* [PROBLEM DETAILS]: From the line that contains "C10: 6.8uF (N006, N007) -> none" to the end of the records below, copy every line exactly. Both the first and last of these lines count.

* [DATA]:

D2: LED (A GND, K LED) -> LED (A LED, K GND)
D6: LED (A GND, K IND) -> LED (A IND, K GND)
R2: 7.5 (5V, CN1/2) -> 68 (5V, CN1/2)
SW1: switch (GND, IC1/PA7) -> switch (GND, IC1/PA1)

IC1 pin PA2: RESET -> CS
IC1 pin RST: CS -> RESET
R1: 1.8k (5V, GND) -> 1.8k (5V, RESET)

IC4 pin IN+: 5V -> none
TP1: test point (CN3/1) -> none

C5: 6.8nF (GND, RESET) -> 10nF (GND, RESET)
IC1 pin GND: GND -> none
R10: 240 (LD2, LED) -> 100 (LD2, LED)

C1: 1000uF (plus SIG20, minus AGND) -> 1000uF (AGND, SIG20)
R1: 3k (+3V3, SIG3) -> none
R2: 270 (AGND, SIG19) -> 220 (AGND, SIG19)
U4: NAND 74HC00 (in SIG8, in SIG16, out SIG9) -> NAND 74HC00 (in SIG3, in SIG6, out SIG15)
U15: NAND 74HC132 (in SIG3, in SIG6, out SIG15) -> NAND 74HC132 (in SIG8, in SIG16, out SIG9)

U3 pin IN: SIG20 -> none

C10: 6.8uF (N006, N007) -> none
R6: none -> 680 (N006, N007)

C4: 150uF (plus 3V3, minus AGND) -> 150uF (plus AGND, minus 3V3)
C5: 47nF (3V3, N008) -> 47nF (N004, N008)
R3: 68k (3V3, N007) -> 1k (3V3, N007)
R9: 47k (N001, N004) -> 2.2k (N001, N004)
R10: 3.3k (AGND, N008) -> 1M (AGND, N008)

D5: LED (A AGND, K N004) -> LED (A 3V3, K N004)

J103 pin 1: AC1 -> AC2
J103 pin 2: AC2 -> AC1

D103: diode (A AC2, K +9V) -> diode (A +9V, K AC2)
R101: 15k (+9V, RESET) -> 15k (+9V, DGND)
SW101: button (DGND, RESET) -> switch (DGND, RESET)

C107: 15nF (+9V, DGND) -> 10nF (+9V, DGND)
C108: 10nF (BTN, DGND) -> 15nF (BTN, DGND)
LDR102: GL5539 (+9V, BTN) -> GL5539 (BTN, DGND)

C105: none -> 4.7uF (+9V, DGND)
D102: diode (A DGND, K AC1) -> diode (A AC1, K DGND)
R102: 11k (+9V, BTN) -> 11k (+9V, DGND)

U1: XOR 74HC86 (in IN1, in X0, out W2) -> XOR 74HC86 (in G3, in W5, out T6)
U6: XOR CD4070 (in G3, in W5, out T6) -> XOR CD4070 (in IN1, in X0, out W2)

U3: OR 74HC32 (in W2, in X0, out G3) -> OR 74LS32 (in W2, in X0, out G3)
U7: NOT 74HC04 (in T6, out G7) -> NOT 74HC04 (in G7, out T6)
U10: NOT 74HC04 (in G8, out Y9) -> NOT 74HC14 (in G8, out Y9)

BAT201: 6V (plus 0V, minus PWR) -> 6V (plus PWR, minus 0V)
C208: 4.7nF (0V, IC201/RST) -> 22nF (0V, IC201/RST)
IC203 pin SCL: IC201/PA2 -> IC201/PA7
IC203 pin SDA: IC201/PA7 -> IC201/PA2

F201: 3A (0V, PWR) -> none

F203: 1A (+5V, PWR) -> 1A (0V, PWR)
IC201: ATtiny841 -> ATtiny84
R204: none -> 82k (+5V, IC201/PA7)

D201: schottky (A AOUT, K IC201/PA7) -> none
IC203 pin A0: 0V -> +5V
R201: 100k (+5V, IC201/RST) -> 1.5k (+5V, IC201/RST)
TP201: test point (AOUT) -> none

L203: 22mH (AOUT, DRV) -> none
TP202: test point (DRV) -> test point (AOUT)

* [TASK OUTPUT]:
C10: 6.8uF (N006, N007) -> none
R6: none -> 680 (N006, N007)

C4: 150uF (plus 3V3, minus AGND) -> 150uF (plus AGND, minus 3V3)
C5: 47nF (3V3, N008) -> 47nF (N004, N008)
R3: 68k (3V3, N007) -> 1k (3V3, N007)
R9: 47k (N001, N004) -> 2.2k (N001, N004)
R10: 3.3k (AGND, N008) -> 1M (AGND, N008)

D5: LED (A AGND, K N004) -> LED (A 3V3, K N004)

J103 pin 1: AC1 -> AC2
J103 pin 2: AC2 -> AC1

D103: diode (A AC2, K +9V) -> diode (A +9V, K AC2)
R101: 15k (+9V, RESET) -> 15k (+9V, DGND)
SW101: button (DGND, RESET) -> switch (DGND, RESET)

C107: 15nF (+9V, DGND) -> 10nF (+9V, DGND)
C108: 10nF (BTN, DGND) -> 15nF (BTN, DGND)
LDR102: GL5539 (+9V, BTN) -> GL5539 (BTN, DGND)

C105: none -> 4.7uF (+9V, DGND)
D102: diode (A DGND, K AC1) -> diode (A AC1, K DGND)
R102: 11k (+9V, BTN) -> 11k (+9V, DGND)

U1: XOR 74HC86 (in IN1, in X0, out W2) -> XOR 74HC86 (in G3, in W5, out T6)
U6: XOR CD4070 (in G3, in W5, out T6) -> XOR CD4070 (in IN1, in X0, out W2)

U3: OR 74HC32 (in W2, in X0, out G3) -> OR 74LS32 (in W2, in X0, out G3)
U7: NOT 74HC04 (in T6, out G7) -> NOT 74HC04 (in G7, out T6)
U10: NOT 74HC04 (in G8, out Y9) -> NOT 74HC14 (in G8, out Y9)

BAT201: 6V (plus 0V, minus PWR) -> 6V (plus PWR, minus 0V)
C208: 4.7nF (0V, IC201/RST) -> 22nF (0V, IC201/RST)
IC203 pin SCL: IC201/PA2 -> IC201/PA7
IC203 pin SDA: IC201/PA7 -> IC201/PA2

F201: 3A (0V, PWR) -> none

F203: 1A (+5V, PWR) -> 1A (0V, PWR)
IC201: ATtiny841 -> ATtiny84
R204: none -> 82k (+5V, IC201/PA7)

D201: schottky (A AOUT, K IC201/PA7) -> none
IC203 pin A0: 0V -> +5V
R201: 100k (+5V, IC201/RST) -> 1.5k (+5V, IC201/RST)
TP201: test point (AOUT) -> none

L203: 22mH (AOUT, DRV) -> none
TP202: test point (DRV) -> test point (AOUT)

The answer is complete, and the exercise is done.